Start of Excerpted data

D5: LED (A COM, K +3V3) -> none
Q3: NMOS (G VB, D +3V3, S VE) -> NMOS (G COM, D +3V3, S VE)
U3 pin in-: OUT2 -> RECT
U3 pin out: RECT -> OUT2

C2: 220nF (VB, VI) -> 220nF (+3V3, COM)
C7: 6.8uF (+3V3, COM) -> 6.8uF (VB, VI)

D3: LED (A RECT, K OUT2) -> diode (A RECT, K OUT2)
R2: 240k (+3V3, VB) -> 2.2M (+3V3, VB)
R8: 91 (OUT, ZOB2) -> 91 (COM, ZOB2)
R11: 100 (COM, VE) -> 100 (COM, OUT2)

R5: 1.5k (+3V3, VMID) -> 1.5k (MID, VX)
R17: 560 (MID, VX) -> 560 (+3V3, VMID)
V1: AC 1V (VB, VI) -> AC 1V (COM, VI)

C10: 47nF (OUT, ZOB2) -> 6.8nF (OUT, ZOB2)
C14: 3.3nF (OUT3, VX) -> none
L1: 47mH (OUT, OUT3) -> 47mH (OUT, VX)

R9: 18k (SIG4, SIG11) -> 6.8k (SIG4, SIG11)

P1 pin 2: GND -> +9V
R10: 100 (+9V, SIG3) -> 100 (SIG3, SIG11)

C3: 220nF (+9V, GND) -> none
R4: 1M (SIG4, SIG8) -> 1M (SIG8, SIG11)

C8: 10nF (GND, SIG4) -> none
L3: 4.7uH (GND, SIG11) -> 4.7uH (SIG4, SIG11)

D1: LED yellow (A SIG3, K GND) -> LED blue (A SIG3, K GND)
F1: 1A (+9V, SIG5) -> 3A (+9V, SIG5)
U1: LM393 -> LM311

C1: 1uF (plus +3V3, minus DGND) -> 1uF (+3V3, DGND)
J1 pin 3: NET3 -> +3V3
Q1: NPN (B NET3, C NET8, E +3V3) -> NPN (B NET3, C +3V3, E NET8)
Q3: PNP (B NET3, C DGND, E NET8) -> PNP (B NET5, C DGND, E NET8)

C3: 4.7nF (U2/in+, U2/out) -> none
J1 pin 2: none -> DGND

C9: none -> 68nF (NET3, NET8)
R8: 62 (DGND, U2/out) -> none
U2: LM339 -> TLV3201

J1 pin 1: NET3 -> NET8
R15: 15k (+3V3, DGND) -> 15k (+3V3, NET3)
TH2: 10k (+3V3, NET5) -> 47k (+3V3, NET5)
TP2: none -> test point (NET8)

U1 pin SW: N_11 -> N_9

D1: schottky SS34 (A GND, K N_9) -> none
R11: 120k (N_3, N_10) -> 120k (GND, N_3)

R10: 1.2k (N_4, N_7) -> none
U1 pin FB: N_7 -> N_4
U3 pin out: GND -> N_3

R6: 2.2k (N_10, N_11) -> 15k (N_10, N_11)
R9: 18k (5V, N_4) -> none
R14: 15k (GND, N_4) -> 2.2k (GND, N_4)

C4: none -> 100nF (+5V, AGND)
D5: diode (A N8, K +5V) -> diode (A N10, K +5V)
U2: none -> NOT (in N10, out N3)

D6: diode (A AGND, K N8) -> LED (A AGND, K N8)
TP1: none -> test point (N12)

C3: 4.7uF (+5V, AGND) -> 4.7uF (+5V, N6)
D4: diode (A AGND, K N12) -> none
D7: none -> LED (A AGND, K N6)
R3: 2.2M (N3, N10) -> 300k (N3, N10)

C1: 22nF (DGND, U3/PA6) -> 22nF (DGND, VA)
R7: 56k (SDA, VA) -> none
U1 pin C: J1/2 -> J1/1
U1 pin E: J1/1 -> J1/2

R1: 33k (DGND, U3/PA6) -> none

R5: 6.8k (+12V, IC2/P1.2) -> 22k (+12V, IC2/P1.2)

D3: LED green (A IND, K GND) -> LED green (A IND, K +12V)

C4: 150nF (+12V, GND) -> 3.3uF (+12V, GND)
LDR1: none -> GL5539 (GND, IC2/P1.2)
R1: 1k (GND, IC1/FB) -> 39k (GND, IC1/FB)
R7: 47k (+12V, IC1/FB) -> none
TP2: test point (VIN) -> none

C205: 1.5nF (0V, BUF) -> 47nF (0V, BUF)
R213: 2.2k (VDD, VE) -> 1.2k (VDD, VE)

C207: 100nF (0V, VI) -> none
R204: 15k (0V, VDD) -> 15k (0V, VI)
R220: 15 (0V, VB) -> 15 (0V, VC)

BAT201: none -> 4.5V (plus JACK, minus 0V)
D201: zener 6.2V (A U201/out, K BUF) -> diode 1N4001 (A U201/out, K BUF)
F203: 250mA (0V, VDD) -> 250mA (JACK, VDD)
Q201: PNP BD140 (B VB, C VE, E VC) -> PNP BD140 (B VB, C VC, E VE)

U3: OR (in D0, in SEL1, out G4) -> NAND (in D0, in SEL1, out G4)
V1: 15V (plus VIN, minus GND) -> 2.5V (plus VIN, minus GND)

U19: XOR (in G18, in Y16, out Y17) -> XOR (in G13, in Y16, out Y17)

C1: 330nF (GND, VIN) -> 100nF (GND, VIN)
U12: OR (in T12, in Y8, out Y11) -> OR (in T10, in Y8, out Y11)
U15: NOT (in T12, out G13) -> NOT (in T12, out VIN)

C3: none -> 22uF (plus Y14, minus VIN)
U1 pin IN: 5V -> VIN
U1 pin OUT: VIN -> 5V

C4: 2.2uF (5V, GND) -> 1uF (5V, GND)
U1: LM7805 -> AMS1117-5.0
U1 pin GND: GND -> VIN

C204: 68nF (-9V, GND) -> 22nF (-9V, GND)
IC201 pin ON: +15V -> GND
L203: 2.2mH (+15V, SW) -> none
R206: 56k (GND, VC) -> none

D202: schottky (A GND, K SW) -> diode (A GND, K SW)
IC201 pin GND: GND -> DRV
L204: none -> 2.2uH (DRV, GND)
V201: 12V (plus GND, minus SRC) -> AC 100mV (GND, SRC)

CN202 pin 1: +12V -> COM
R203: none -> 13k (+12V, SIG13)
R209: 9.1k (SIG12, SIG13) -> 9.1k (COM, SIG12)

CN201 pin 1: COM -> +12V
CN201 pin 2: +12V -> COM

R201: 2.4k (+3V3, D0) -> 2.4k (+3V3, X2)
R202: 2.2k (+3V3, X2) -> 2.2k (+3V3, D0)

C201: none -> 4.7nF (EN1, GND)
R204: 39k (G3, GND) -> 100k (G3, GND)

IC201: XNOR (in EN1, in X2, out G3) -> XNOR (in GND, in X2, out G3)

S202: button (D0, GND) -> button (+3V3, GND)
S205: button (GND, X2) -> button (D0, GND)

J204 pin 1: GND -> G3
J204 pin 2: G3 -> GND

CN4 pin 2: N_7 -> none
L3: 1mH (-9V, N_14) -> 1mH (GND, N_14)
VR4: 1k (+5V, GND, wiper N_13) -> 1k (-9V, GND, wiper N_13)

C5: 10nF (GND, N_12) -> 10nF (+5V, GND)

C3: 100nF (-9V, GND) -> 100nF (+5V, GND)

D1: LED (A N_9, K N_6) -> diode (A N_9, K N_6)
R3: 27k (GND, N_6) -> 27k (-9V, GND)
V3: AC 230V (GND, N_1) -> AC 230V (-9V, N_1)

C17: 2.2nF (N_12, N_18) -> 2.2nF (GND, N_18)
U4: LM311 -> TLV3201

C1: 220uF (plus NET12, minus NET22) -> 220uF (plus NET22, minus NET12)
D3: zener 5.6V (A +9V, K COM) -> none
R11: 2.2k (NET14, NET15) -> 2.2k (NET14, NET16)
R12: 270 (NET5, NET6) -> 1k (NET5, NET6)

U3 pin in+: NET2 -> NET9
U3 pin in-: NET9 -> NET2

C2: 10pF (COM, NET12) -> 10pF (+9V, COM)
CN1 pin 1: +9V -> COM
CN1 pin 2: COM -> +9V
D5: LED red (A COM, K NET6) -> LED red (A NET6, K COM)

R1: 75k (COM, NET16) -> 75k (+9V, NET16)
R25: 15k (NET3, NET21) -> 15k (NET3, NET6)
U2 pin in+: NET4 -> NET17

End of Excerpted data

» **Task item**
From the top of the listing above, restate each line word for word up to and including the line with "U1 pin SW: N_11 -> N_9"; add nothing else.

» **Answer to this problem**
D5: LED (A COM, K +3V3) -> none
Q3: NMOS (G VB, D +3V3, S VE) -> NMOS (G COM, D +3V3, S VE)
U3 pin in-: OUT2 -> RECT
U3 pin out: RECT -> OUT2

C2: 220nF (VB, VI) -> 220nF (+3V3, COM)
C7: 6.8uF (+3V3, COM) -> 6.8uF (VB, VI)

D3: LED (A RECT, K OUT2) -> diode (A RECT, K OUT2)
R2: 240k (+3V3, VB) -> 2.2M (+3V3, VB)
R8: 91 (OUT, ZOB2) -> 91 (COM, ZOB2)
R11: 100 (COM, VE) -> 100 (COM, OUT2)

R5: 1.5k (+3V3, VMID) -> 1.5k (MID, VX)
R17: 560 (MID, VX) -> 560 (+3V3, VMID)
V1: AC 1V (VB, VI) -> AC 1V (COM, VI)

C10: 47nF (OUT, ZOB2) -> 6.8nF (OUT, ZOB2)
C14: 3.3nF (OUT3, VX) -> none
L1: 47mH (OUT, OUT3) -> 47mH (OUT, VX)

R9: 18k (SIG4, SIG11) -> 6.8k (SIG4, SIG11)

P1 pin 2: GND -> +9V
R10: 100 (+9V, SIG3) -> 100 (SIG3, SIG11)

C3: 220nF (+9V, GND) -> none
R4: 1M (SIG4, SIG8) -> 1M (SIG8, SIG11)

C8: 10nF (GND, SIG4) -> none
L3: 4.7uH (GND, SIG11) -> 4.7uH (SIG4, SIG11)

D1: LED yellow (A SIG3, K GND) -> LED blue (A SIG3, K GND)
F1: 1A (+9V, SIG5) -> 3A (+9V, SIG5)
U1: LM393 -> LM311

C1: 1uF (plus +3V3, minus DGND) -> 1uF (+3V3, DGND)
J1 pin 3: NET3 -> +3V3
Q1: NPN (B NET3, C NET8, E +3V3) -> NPN (B NET3, C +3V3, E NET8)
Q3: PNP (B NET3, C DGND, E NET8) -> PNP (B NET5, C DGND, E NET8)

C3: 4.7nF (U2/in+, U2/out) -> none
J1 pin 2: none -> DGND

C9: none -> 68nF (NET3, NET8)
R8: 62 (DGND, U2/out) -> none
U2: LM339 -> TLV3201

J1 pin 1: NET3 -> NET8
R15: 15k (+3V3, DGND) -> 15k (+3V3, NET3)
TH2: 10k (+3V3, NET5) -> 47k (+3V3, NET5)
TP2: none -> test point (NET8)

U1 pin SW: N_11 -> N_9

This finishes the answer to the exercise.